**WORK TASK:**
Start at the line with "moved | shoe" in the records below, stop at the line with "camera: 115 degrees right, 5 degrees down", and return every line in that span exactly, the two end lines included.

**DATA FOR THE TASK:**
##########
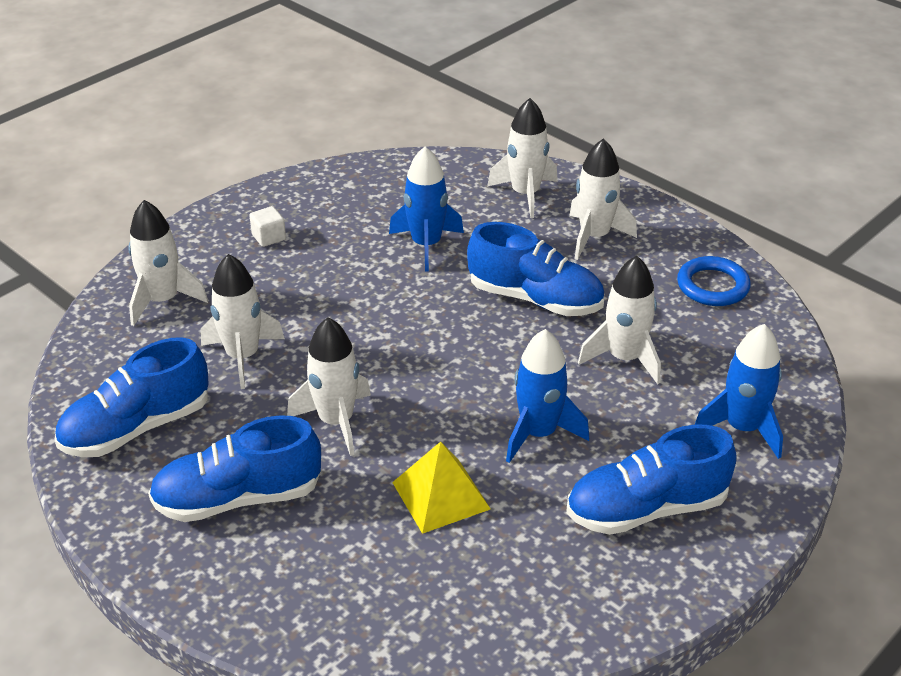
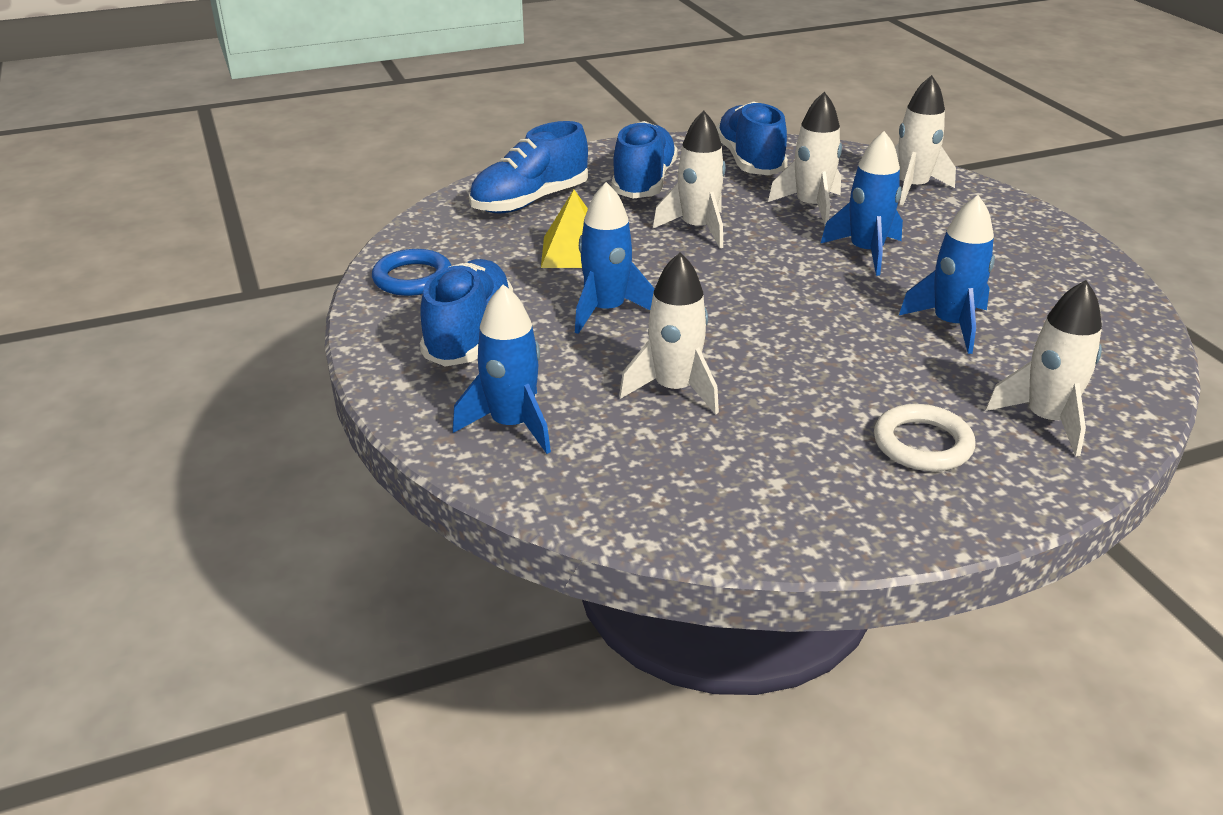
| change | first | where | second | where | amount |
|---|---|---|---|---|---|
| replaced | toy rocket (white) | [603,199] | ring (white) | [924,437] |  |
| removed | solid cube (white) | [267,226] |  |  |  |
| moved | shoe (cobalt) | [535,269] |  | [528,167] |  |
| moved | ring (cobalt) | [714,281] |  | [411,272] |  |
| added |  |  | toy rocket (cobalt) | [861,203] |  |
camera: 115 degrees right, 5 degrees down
##########
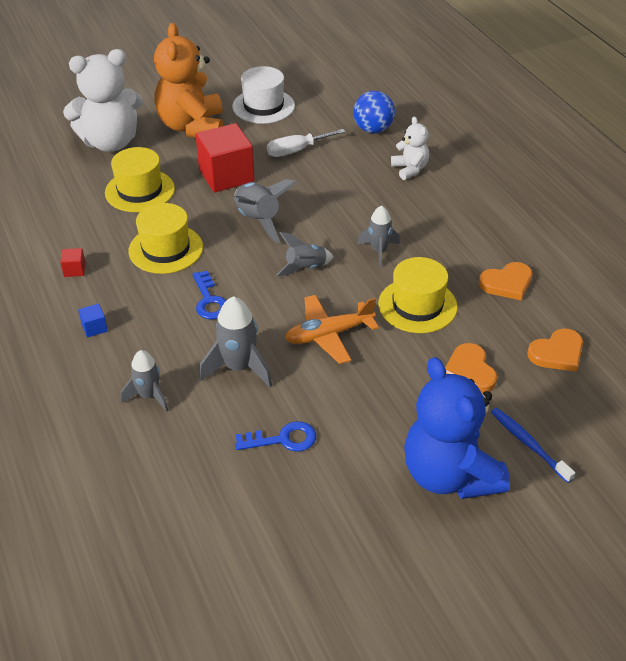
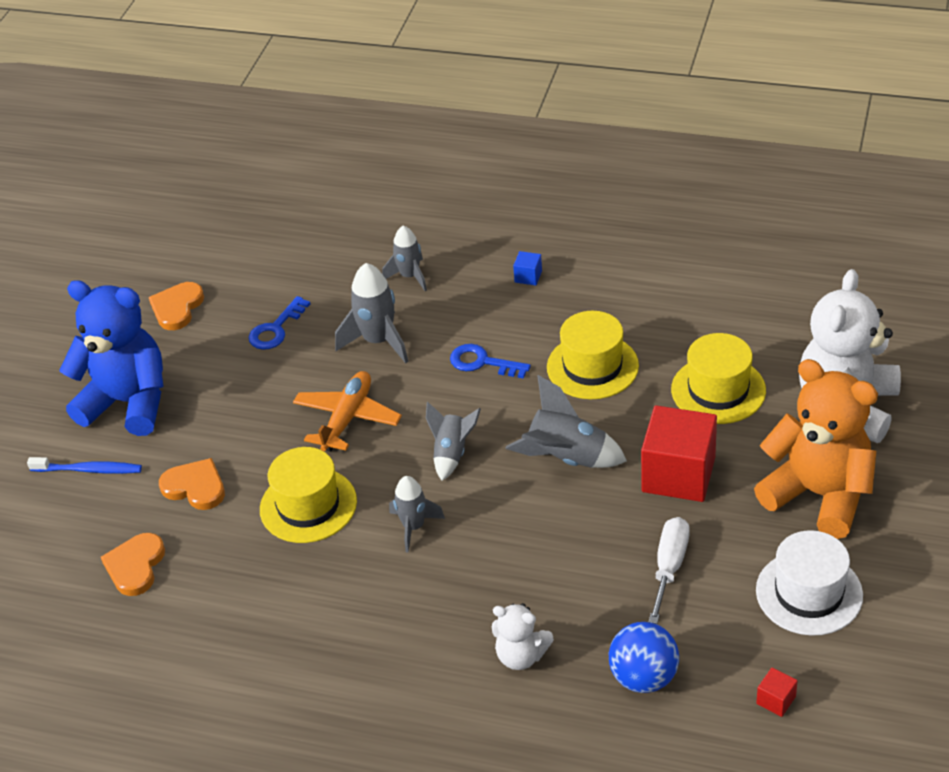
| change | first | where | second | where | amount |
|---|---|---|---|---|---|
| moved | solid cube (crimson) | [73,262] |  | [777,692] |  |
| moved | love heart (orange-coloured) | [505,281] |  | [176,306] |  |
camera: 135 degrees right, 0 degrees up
##########
**TASK ANSWER:**
| moved | shoe (cobalt) | [535,269] |  | [528,167] |  |
| moved | ring (cobalt) | [714,281] |  | [411,272] |  |
| added |  |  | toy rocket (cobalt) | [861,203] |  |
camera: 115 degrees right, 5 degrees down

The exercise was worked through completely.